◆ **Task goal**
The exercise calls for exact output of the lines between the one that contains "bookcase: (276, 304) -> (169, 128), moved" and the end of the data, with both ends kept and pictures left out.

◆ **Data extracted from a collection**
▬▬▬▬▬▬▬▬▬▬

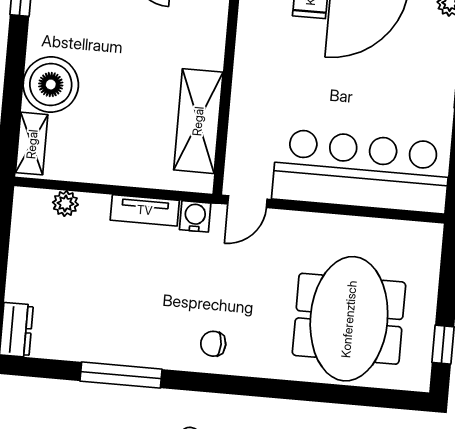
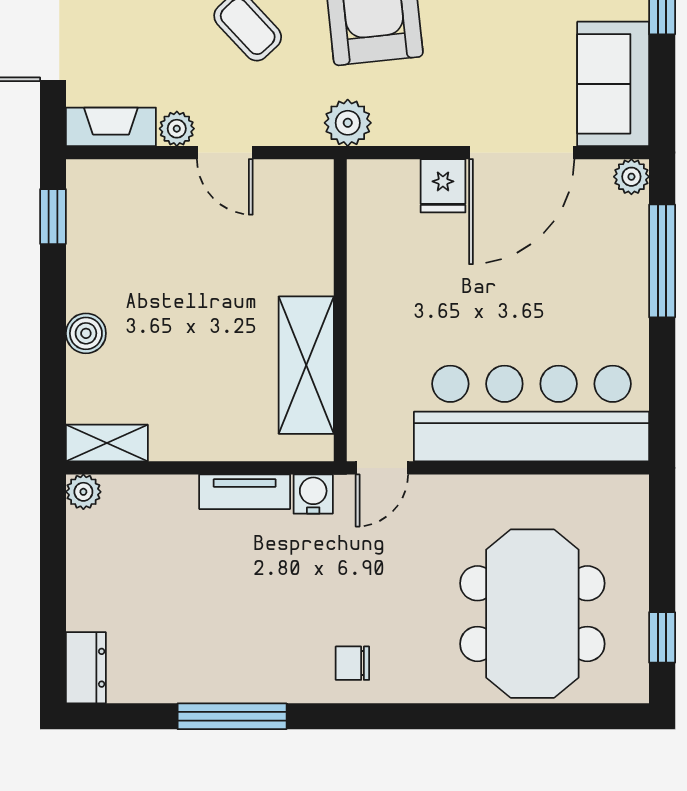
boiler: (51, 85) -> (86, 333), width x0.54, depth x0.54
shelving: (32, 144) -> (107, 443), moved, turned 90
plant: (65, 203) -> (83, 492), moved

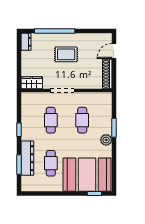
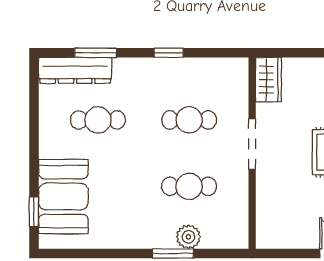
shoe rack: (107, 74) -> (287, 239), removed
plant: (106, 140) -> (188, 237), moved
dresser: (27, 158) -> (75, 70), moved
booth: (87, 175) -> (63, 197), width x0.73, depth x0.70

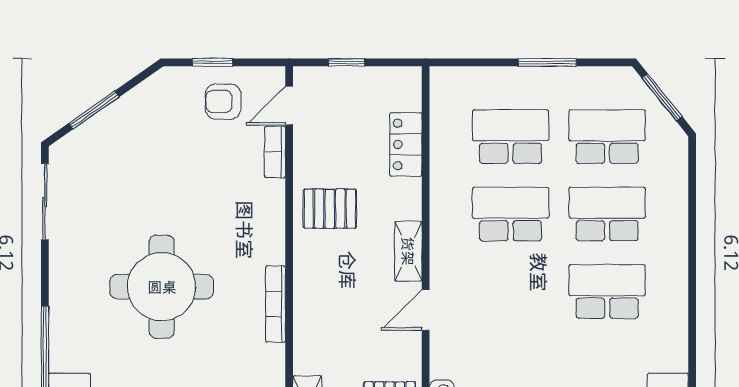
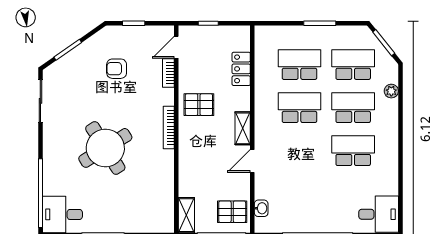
armchair: (223, 102) -> (117, 69), moved
plant: (676, 184) -> (391, 91), added
round table: (162, 287) -> (105, 148), turned -32
bookcase: (276, 304) -> (169, 128), moved

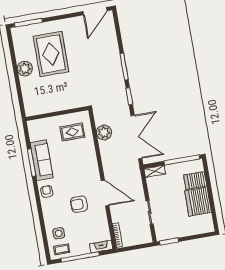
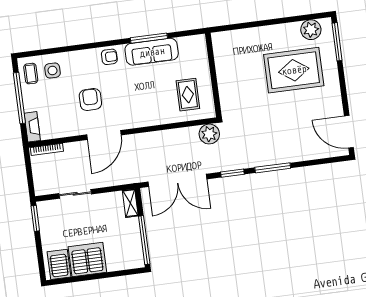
plant: (25, 69) -> (311, 30), moved
plant: (104, 133) -> (209, 134), moved
server rack: (195, 180) -> (59, 264), moved

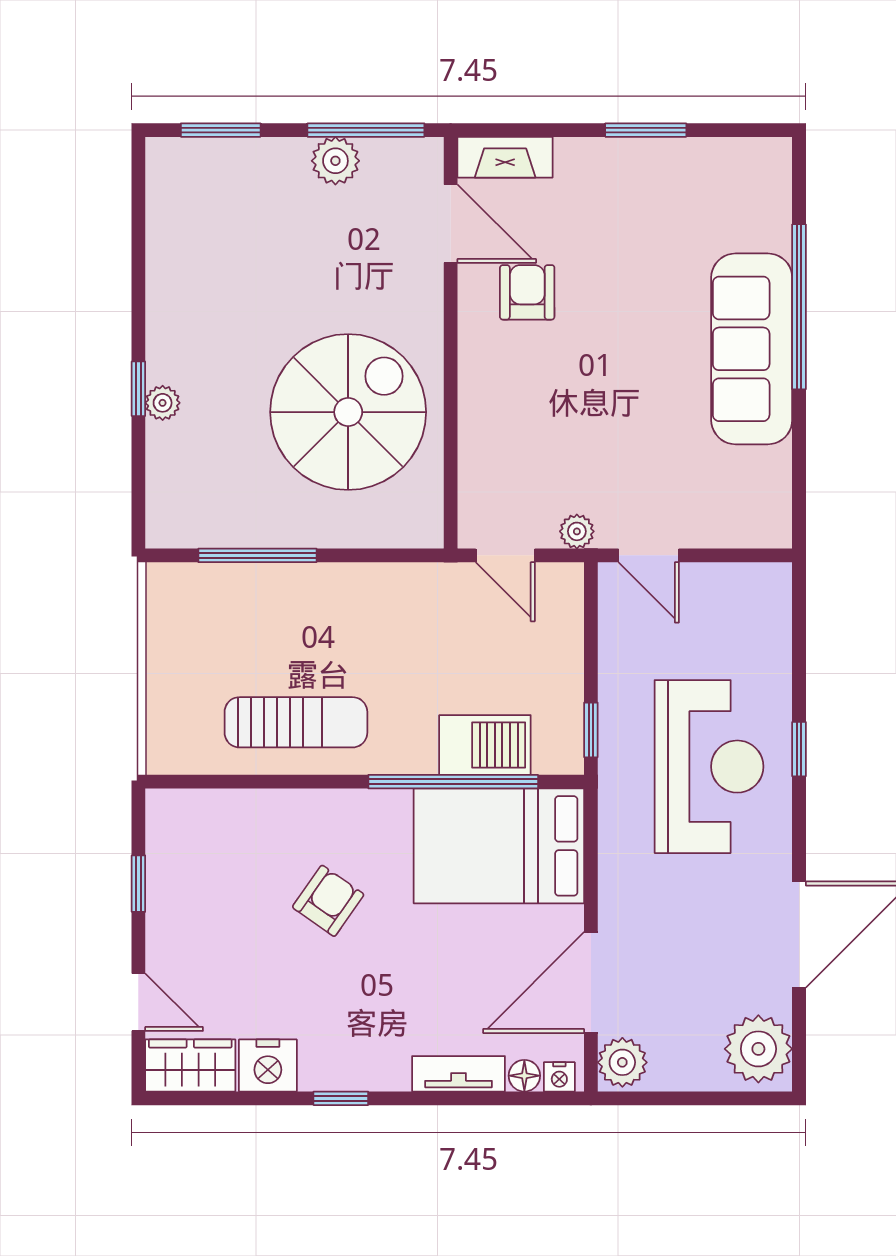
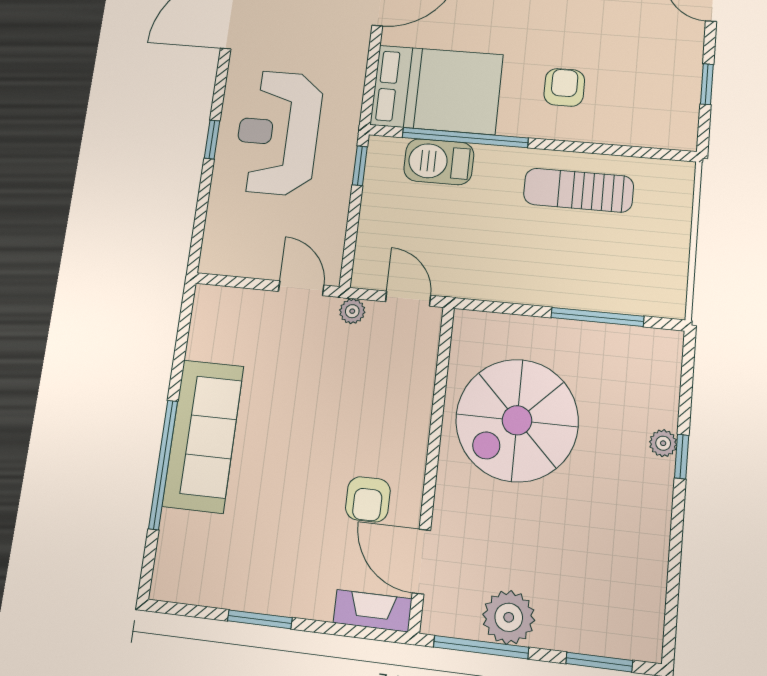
plant: (335, 161) -> (509, 617), width x1.36, depth x1.36
armchair: (328, 901) -> (564, 87), moved, turned 145

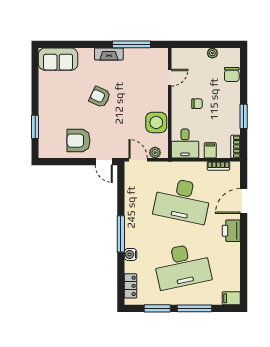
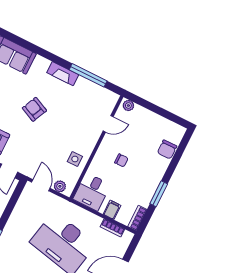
plant: (212, 53) -> (128, 105), moved
side table: (156, 122) -> (75, 159), width x0.54, depth x0.54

▬▬▬▬▬▬▬▬▬▬

◆ **Answer to the exercise**
bookcase: (276, 304) -> (169, 128), moved

plant: (25, 69) -> (311, 30), moved
plant: (104, 133) -> (209, 134), moved
server rack: (195, 180) -> (59, 264), moved

plant: (335, 161) -> (509, 617), width x1.36, depth x1.36
armchair: (328, 901) -> (564, 87), moved, turned 145

plant: (212, 53) -> (128, 105), moved
side table: (156, 122) -> (75, 159), width x0.54, depth x0.54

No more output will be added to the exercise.